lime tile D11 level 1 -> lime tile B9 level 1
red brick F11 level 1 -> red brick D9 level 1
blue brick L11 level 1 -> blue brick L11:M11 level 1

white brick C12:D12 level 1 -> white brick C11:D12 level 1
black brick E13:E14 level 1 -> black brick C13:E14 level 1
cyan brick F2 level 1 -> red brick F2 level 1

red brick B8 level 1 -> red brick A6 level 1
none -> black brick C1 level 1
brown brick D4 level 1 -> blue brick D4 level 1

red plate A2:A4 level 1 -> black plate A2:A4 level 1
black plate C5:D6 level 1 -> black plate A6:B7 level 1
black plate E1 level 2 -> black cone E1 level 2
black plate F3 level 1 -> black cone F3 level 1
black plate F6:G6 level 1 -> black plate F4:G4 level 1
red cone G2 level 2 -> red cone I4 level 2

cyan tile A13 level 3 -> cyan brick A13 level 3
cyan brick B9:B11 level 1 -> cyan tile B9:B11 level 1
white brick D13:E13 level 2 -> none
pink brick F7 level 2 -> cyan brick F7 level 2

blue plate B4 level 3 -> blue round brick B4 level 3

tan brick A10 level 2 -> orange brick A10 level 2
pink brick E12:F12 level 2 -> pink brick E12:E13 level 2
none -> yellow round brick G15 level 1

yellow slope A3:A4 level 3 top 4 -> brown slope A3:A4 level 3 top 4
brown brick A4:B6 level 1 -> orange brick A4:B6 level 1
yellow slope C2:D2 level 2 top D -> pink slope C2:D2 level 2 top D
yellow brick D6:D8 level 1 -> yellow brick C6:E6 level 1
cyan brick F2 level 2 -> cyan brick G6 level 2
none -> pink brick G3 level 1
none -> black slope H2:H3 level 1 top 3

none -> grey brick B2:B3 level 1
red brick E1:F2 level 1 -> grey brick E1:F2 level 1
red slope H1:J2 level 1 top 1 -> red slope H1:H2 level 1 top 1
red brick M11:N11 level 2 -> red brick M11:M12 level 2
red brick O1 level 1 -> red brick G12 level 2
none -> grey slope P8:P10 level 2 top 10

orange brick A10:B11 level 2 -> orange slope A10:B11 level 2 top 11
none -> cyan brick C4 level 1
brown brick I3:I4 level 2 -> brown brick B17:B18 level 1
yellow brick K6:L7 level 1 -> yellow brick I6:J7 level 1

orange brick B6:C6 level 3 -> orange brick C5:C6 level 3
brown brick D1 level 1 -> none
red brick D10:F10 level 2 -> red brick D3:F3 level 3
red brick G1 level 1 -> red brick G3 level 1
☆ ☆ ☆ ☆
* _PROMPT_: The whole listing above must be copied exactly.

* _EXERCISE RESULT_:
lime tile D11 level 1 -> lime tile B9 level 1
red brick F11 level 1 -> red brick D9 level 1
blue brick L11 level 1 -> blue brick L11:M11 level 1

white brick C12:D12 level 1 -> white brick C11:D12 level 1
black brick E13:E14 level 1 -> black brick C13:E14 level 1
cyan brick F2 level 1 -> red brick F2 level 1

red brick B8 level 1 -> red brick A6 level 1
none -> black brick C1 level 1
brown brick D4 level 1 -> blue brick D4 level 1

red plate A2:A4 level 1 -> black plate A2:A4 level 1
black plate C5:D6 level 1 -> black plate A6:B7 level 1
black plate E1 level 2 -> black cone E1 level 2
black plate F3 level 1 -> black cone F3 level 1
black plate F6:G6 level 1 -> black plate F4:G4 level 1
red cone G2 level 2 -> red cone I4 level 2

cyan tile A13 level 3 -> cyan brick A13 level 3
cyan brick B9:B11 level 1 -> cyan tile B9:B11 level 1
white brick D13:E13 level 2 -> none
pink brick F7 level 2 -> cyan brick F7 level 2

blue plate B4 level 3 -> blue round brick B4 level 3

tan brick A10 level 2 -> orange brick A10 level 2
pink brick E12:F12 level 2 -> pink brick E12:E13 level 2
none -> yellow round brick G15 level 1

yellow slope A3:A4 level 3 top 4 -> brown slope A3:A4 level 3 top 4
brown brick A4:B6 level 1 -> orange brick A4:B6 level 1
yellow slope C2:D2 level 2 top D -> pink slope C2:D2 level 2 top D
yellow brick D6:D8 level 1 -> yellow brick C6:E6 level 1
cyan brick F2 level 2 -> cyan brick G6 level 2
none -> pink brick G3 level 1
none -> black slope H2:H3 level 1 top 3

none -> grey brick B2:B3 level 1
red brick E1:F2 level 1 -> grey brick E1:F2 level 1
red slope H1:J2 level 1 top 1 -> red slope H1:H2 level 1 top 1
red brick M11:N11 level 2 -> red brick M11:M12 level 2
red brick O1 level 1 -> red brick G12 level 2
none -> grey slope P8:P10 level 2 top 10

orange brick A10:B11 level 2 -> orange slope A10:B11 level 2 top 11
none -> cyan brick C4 level 1
brown brick I3:I4 level 2 -> brown brick B17:B18 level 1
yellow brick K6:L7 level 1 -> yellow brick I6:J7 level 1

orange brick B6:C6 level 3 -> orange brick C5:C6 level 3
brown brick D1 level 1 -> none
red brick D10:F10 level 2 -> red brick D3:F3 level 3
red brick G1 level 1 -> red brick G3 level 1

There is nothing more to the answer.